Object tracking records
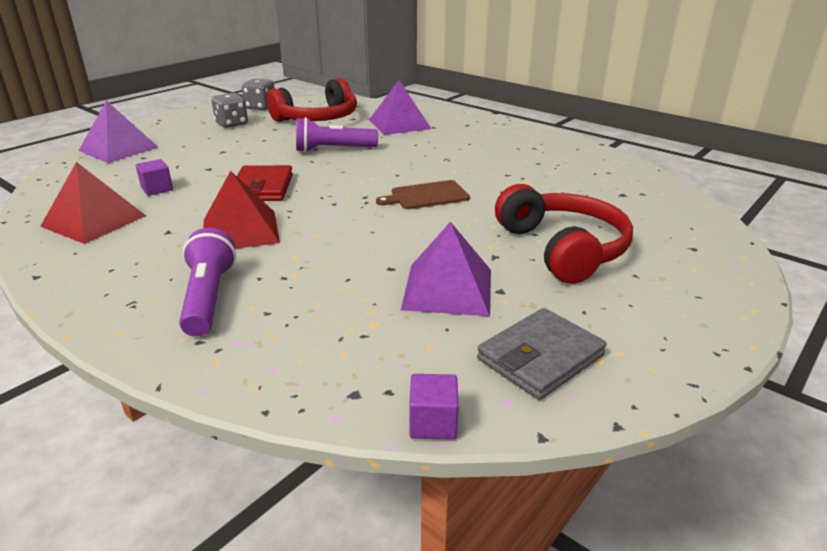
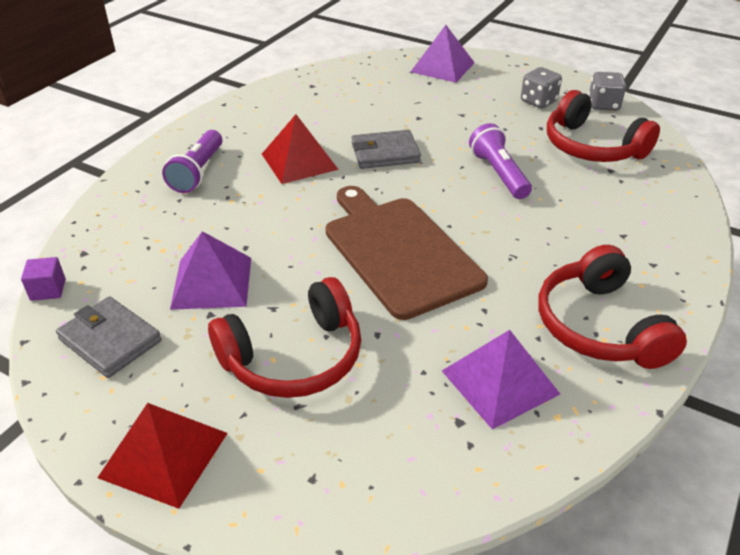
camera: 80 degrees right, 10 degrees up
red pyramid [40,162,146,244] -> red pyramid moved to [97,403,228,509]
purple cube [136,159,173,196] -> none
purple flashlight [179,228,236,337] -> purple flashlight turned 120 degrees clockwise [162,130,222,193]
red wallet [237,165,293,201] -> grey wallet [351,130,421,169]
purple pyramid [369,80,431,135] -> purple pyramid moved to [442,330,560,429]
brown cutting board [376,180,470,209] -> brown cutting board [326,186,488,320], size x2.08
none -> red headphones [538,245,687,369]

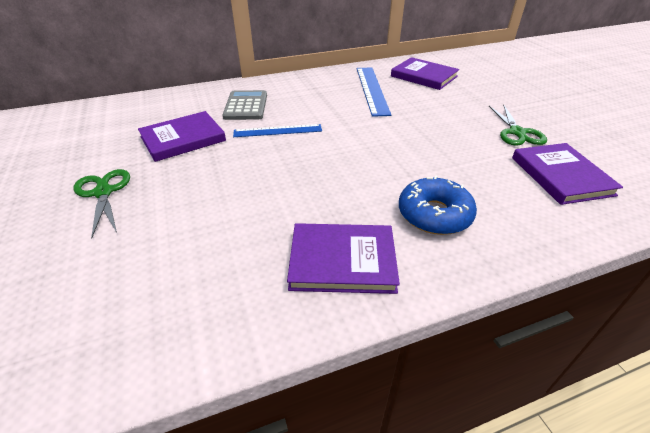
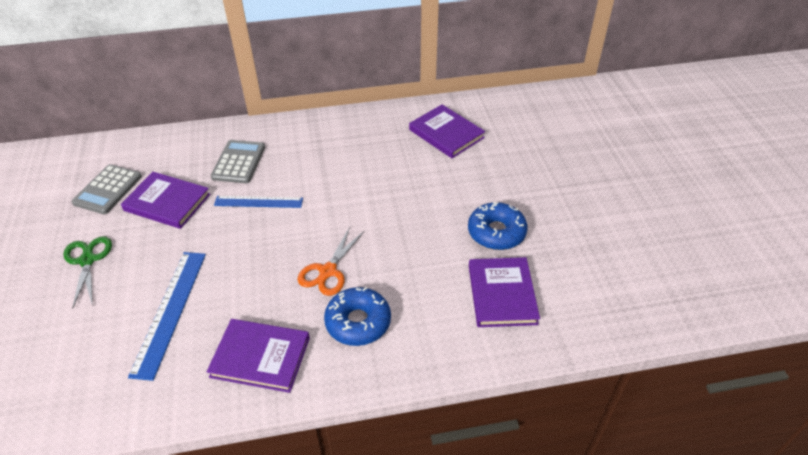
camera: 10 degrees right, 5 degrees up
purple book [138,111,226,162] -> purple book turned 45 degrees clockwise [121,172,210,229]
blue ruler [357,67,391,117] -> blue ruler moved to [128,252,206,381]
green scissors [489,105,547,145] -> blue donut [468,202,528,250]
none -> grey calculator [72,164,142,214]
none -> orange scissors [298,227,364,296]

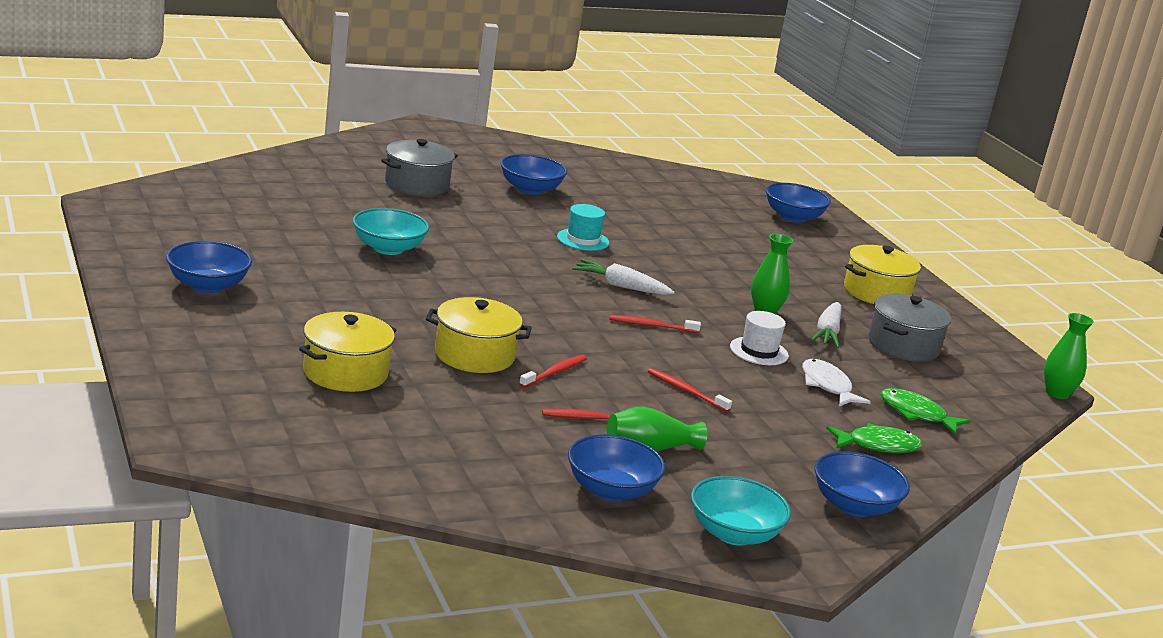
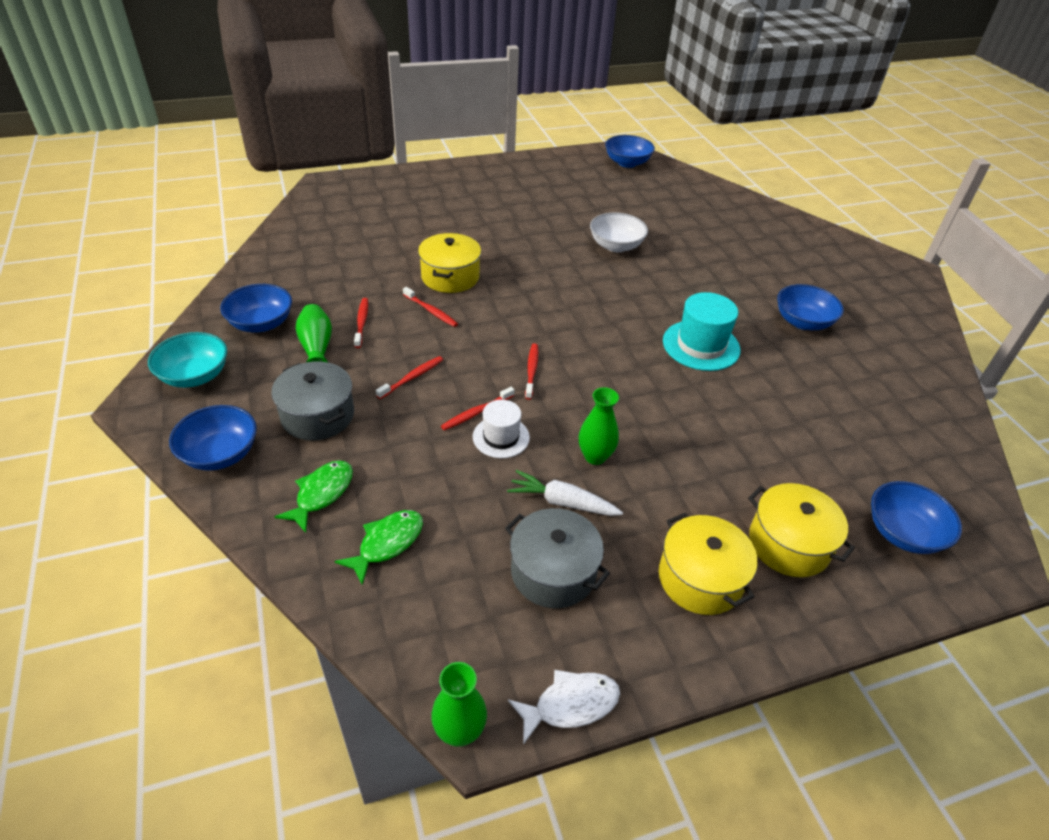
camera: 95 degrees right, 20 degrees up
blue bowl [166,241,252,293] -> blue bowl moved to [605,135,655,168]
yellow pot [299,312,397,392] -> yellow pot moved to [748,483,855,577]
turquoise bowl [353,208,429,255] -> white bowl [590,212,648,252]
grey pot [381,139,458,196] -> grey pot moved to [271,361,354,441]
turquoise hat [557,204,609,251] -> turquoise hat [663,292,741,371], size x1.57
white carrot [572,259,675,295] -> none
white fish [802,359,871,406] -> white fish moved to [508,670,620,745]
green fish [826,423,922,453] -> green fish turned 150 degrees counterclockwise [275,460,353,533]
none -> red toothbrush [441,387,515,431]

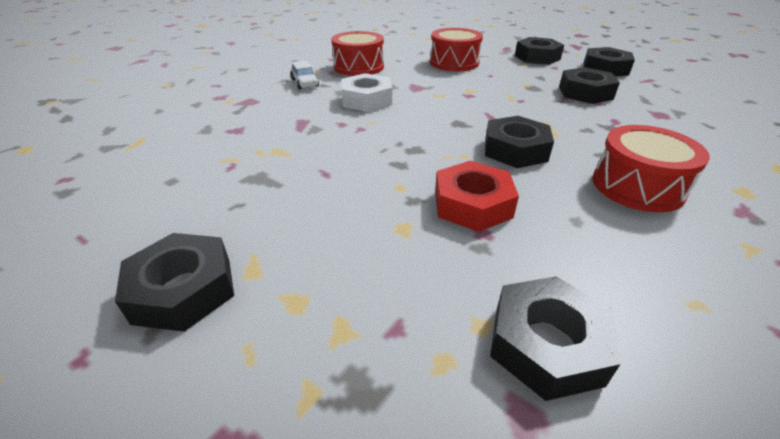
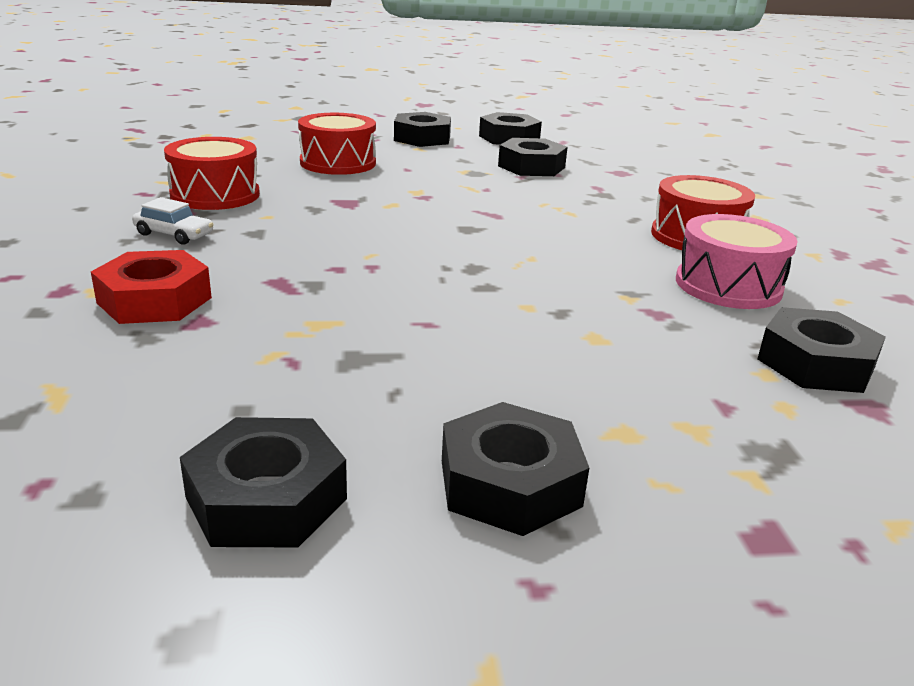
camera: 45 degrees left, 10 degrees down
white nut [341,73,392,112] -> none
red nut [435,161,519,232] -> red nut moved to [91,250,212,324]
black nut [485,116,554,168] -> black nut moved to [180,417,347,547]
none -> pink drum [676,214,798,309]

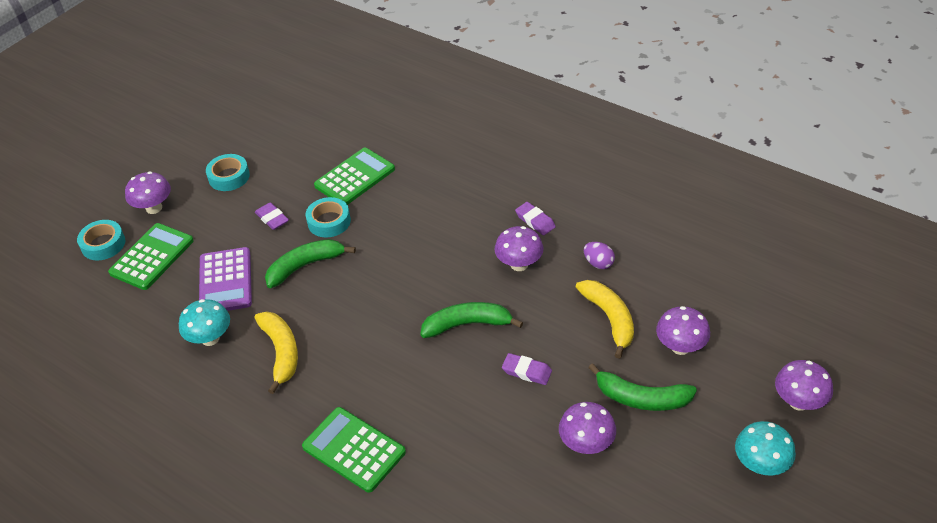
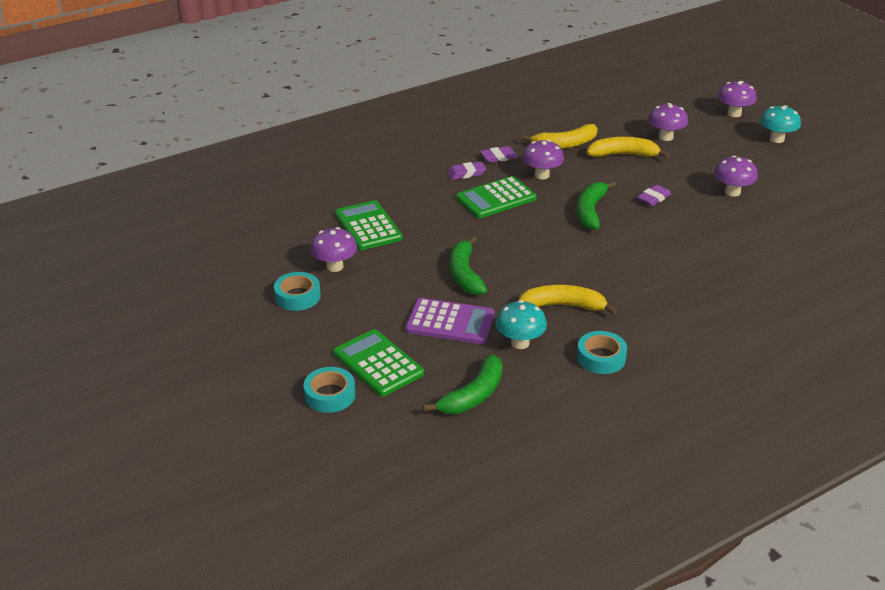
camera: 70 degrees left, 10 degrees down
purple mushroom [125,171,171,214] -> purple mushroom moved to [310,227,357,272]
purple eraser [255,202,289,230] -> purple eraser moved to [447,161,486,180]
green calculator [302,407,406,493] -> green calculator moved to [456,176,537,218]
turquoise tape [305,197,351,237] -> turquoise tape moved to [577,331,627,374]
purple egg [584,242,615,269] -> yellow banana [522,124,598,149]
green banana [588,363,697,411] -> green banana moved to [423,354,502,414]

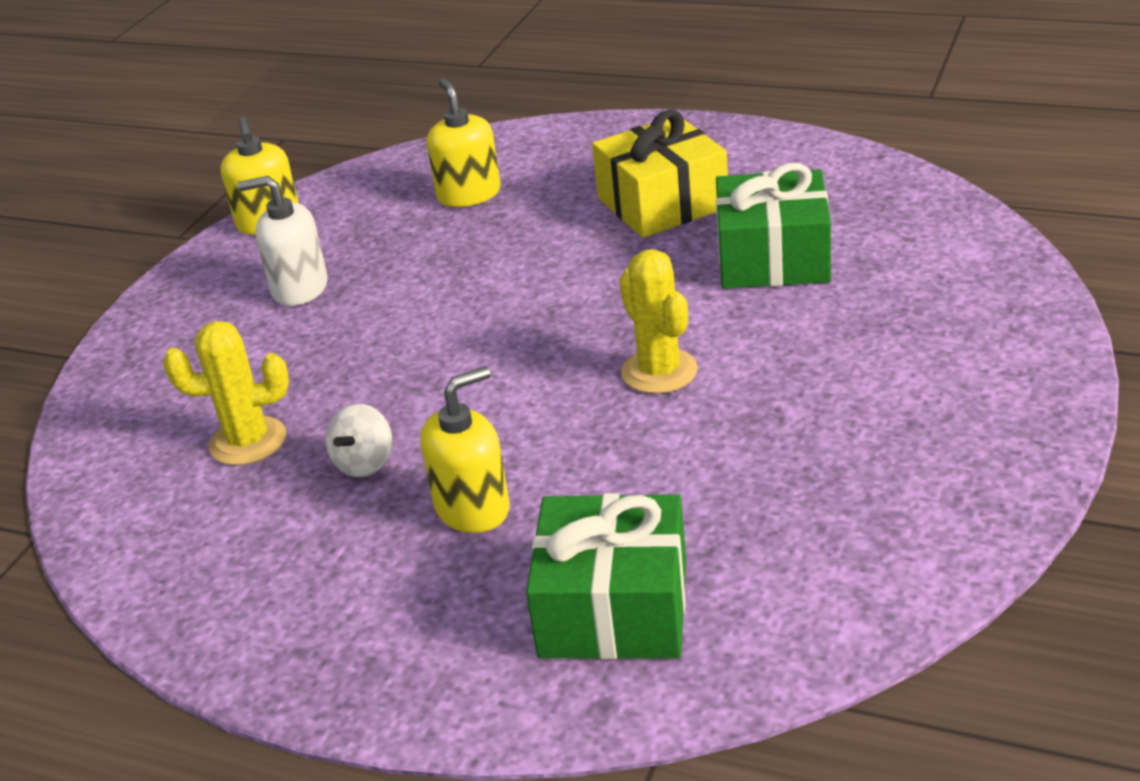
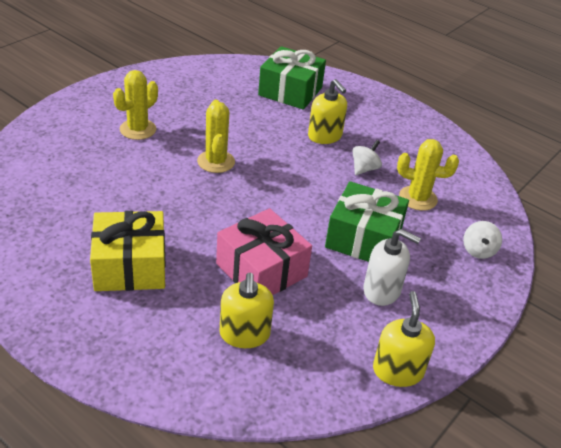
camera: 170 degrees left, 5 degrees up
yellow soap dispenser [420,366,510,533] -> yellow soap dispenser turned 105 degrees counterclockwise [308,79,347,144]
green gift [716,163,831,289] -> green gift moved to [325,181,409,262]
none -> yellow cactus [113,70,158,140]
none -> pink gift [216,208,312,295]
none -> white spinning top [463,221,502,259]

*EXERCISE DESCRIPTION*. Only the text is to be copied: please reproduce the records exactly and drop the pictures.

*EXERCISE SOLUTION*.
camera: 80 degrees right, 10 degrees up
red pyramid [40,162,146,244] -> red pyramid moved to [97,403,228,509]
purple cube [136,159,173,196] -> none
purple flashlight [179,228,236,337] -> purple flashlight turned 120 degrees clockwise [162,130,222,193]
red wallet [237,165,293,201] -> grey wallet [351,130,421,169]
purple pyramid [369,80,431,135] -> purple pyramid moved to [442,330,560,429]
brown cutting board [376,180,470,209] -> brown cutting board [326,186,488,320], size x2.08
none -> red headphones [538,245,687,369]

camera: 10 degrees right, 5 degrees up
purple book [138,111,226,162] -> purple book turned 45 degrees clockwise [121,172,210,229]
blue ruler [357,67,391,117] -> blue ruler moved to [128,252,206,381]
green scissors [489,105,547,145] -> blue donut [468,202,528,250]
none -> grey calculator [72,164,142,214]
none -> orange scissors [298,227,364,296]

camera: 95 degrees right, 20 degrees up
blue bowl [166,241,252,293] -> blue bowl moved to [605,135,655,168]
yellow pot [299,312,397,392] -> yellow pot moved to [748,483,855,577]
turquoise bowl [353,208,429,255] -> white bowl [590,212,648,252]
grey pot [381,139,458,196] -> grey pot moved to [271,361,354,441]
turquoise hat [557,204,609,251] -> turquoise hat [663,292,741,371], size x1.57
white carrot [572,259,675,295] -> none
white fish [802,359,871,406] -> white fish moved to [508,670,620,745]
green fish [826,423,922,453] -> green fish turned 150 degrees counterclockwise [275,460,353,533]
none -> red toothbrush [441,387,515,431]

camera: 45 degrees left, 10 degrees down
white nut [341,73,392,112] -> none
red nut [435,161,519,232] -> red nut moved to [91,250,212,324]
black nut [485,116,554,168] -> black nut moved to [180,417,347,547]
none -> pink drum [676,214,798,309]

camera: 70 degrees left, 10 degrees down
purple mushroom [125,171,171,214] -> purple mushroom moved to [310,227,357,272]
purple eraser [255,202,289,230] -> purple eraser moved to [447,161,486,180]
green calculator [302,407,406,493] -> green calculator moved to [456,176,537,218]
turquoise tape [305,197,351,237] -> turquoise tape moved to [577,331,627,374]
purple egg [584,242,615,269] -> yellow banana [522,124,598,149]
green banana [588,363,697,411] -> green banana moved to [423,354,502,414]

camera: 170 degrees left, 5 degrees up
yellow soap dispenser [420,366,510,533] -> yellow soap dispenser turned 105 degrees counterclockwise [308,79,347,144]
green gift [716,163,831,289] -> green gift moved to [325,181,409,262]
none -> yellow cactus [113,70,158,140]
none -> pink gift [216,208,312,295]
none -> white spinning top [463,221,502,259]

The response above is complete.